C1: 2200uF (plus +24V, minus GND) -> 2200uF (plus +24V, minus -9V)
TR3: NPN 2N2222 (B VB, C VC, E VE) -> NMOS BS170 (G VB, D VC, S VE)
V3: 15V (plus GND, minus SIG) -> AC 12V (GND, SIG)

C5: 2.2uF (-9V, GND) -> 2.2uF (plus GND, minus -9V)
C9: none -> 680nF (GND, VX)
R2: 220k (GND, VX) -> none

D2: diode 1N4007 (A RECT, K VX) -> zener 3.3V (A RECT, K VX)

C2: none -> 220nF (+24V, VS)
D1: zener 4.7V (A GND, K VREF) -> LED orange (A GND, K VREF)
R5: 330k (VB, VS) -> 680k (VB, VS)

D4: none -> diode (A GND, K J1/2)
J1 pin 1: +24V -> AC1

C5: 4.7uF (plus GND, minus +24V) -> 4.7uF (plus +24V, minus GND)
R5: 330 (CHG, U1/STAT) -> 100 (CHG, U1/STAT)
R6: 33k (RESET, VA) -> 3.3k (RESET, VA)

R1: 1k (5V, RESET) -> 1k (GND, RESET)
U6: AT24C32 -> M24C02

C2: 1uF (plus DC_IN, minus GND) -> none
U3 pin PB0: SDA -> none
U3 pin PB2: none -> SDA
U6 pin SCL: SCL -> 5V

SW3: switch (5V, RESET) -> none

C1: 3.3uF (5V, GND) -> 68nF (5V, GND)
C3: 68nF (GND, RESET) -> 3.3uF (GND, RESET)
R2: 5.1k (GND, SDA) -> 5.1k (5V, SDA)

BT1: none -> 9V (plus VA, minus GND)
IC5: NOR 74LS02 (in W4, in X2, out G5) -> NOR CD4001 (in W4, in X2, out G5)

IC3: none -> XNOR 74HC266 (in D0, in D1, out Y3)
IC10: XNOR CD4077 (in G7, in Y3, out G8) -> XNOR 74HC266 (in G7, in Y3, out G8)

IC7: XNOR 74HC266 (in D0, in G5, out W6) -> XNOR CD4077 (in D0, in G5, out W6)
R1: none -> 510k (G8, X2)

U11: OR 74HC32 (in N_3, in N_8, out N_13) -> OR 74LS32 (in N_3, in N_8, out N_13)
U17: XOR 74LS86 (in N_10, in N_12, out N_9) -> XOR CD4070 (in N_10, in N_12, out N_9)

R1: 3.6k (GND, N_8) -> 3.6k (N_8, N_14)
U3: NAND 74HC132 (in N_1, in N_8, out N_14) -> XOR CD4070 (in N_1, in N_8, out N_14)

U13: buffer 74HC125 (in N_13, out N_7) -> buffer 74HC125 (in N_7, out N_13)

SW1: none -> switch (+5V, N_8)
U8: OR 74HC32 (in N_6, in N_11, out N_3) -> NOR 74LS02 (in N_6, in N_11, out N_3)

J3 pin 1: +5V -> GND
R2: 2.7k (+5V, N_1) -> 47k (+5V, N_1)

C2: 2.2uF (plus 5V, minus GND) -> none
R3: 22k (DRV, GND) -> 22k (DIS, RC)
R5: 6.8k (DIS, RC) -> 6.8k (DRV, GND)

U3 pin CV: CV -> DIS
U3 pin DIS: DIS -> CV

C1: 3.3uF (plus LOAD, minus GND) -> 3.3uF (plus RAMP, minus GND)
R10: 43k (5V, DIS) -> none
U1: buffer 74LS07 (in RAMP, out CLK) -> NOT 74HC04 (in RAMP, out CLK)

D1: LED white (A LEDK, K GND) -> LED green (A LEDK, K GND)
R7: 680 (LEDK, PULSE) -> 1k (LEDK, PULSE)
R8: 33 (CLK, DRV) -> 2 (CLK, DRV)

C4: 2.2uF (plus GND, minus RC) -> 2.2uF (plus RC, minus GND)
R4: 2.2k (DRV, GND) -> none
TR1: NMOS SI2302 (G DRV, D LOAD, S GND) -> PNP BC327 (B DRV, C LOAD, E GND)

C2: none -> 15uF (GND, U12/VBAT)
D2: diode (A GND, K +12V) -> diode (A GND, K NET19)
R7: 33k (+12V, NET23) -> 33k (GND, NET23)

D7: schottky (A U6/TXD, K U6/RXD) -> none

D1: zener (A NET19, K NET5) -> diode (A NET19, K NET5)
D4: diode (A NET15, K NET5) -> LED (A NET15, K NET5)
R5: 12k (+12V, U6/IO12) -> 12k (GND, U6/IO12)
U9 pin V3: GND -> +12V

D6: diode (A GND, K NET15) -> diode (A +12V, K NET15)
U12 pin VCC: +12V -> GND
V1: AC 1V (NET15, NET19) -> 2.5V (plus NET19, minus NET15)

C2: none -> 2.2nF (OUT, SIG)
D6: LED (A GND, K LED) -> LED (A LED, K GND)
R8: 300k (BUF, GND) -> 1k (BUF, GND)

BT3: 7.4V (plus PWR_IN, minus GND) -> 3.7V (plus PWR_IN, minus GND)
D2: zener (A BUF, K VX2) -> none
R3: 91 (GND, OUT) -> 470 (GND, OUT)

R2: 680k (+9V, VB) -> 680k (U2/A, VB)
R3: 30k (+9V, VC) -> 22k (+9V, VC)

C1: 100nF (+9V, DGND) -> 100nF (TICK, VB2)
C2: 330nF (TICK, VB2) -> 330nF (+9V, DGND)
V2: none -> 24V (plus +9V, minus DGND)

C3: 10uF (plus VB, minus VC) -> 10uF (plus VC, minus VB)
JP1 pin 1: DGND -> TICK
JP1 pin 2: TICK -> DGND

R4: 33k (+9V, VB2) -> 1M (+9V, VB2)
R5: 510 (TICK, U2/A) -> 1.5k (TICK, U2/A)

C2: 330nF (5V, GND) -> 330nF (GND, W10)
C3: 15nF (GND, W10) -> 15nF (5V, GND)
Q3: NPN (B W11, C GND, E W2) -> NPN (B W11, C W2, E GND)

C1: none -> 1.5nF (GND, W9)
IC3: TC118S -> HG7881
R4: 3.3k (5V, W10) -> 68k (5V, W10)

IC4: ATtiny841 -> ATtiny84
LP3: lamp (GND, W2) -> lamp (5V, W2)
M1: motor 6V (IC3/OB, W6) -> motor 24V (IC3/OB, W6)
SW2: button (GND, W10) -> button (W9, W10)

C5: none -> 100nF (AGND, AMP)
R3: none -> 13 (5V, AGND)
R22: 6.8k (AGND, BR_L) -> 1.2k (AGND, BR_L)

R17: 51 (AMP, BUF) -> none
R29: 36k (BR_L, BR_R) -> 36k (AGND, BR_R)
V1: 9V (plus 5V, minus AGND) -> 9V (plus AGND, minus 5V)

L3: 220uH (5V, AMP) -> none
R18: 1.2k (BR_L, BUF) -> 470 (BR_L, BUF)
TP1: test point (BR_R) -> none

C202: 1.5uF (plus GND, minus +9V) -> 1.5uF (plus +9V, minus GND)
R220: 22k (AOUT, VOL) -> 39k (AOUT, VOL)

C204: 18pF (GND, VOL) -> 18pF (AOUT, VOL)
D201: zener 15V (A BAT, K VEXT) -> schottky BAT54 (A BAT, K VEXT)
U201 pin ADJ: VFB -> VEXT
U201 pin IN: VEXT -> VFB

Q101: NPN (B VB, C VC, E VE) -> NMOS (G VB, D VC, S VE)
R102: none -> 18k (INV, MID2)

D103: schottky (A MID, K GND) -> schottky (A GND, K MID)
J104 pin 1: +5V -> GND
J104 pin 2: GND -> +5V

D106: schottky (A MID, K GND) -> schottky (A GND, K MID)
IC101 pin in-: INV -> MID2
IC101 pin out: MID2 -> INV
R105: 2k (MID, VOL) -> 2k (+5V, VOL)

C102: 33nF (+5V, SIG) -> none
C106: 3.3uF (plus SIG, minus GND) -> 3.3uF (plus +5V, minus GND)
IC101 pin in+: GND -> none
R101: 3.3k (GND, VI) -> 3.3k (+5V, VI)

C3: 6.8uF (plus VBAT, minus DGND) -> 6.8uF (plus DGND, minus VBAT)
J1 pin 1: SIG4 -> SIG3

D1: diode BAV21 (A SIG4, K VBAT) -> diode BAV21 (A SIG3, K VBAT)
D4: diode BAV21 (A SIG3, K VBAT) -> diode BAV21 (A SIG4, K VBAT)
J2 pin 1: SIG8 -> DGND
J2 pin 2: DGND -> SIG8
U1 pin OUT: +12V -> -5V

****

How to complete this task: After locating the line holding "J3 pin 1: +5V -> GND" above, output exactly that line and every line after it through the line holding "V1: AC 1V (NET15, NET19)". Include nothing else.

Answer section:
J3 pin 1: +5V -> GND
R2: 2.7k (+5V, N_1) -> 47k (+5V, N_1)

C2: 2.2uF (plus 5V, minus GND) -> none
R3: 22k (DRV, GND) -> 22k (DIS, RC)
R5: 6.8k (DIS, RC) -> 6.8k (DRV, GND)

U3 pin CV: CV -> DIS
U3 pin DIS: DIS -> CV

C1: 3.3uF (plus LOAD, minus GND) -> 3.3uF (plus RAMP, minus GND)
R10: 43k (5V, DIS) -> none
U1: buffer 74LS07 (in RAMP, out CLK) -> NOT 74HC04 (in RAMP, out CLK)

D1: LED white (A LEDK, K GND) -> LED green (A LEDK, K GND)
R7: 680 (LEDK, PULSE) -> 1k (LEDK, PULSE)
R8: 33 (CLK, DRV) -> 2 (CLK, DRV)

C4: 2.2uF (plus GND, minus RC) -> 2.2uF (plus RC, minus GND)
R4: 2.2k (DRV, GND) -> none
TR1: NMOS SI2302 (G DRV, D LOAD, S GND) -> PNP BC327 (B DRV, C LOAD, E GND)

C2: none -> 15uF (GND, U12/VBAT)
D2: diode (A GND, K +12V) -> diode (A GND, K NET19)
R7: 33k (+12V, NET23) -> 33k (GND, NET23)

D7: schottky (A U6/TXD, K U6/RXD) -> none

D1: zener (A NET19, K NET5) -> diode (A NET19, K NET5)
D4: diode (A NET15, K NET5) -> LED (A NET15, K NET5)
R5: 12k (+12V, U6/IO12) -> 12k (GND, U6/IO12)
U9 pin V3: GND -> +12V

D6: diode (A GND, K NET15) -> diode (A +12V, K NET15)
U12 pin VCC: +12V -> GND
V1: AC 1V (NET15, NET19) -> 2.5V (plus NET19, minus NET15)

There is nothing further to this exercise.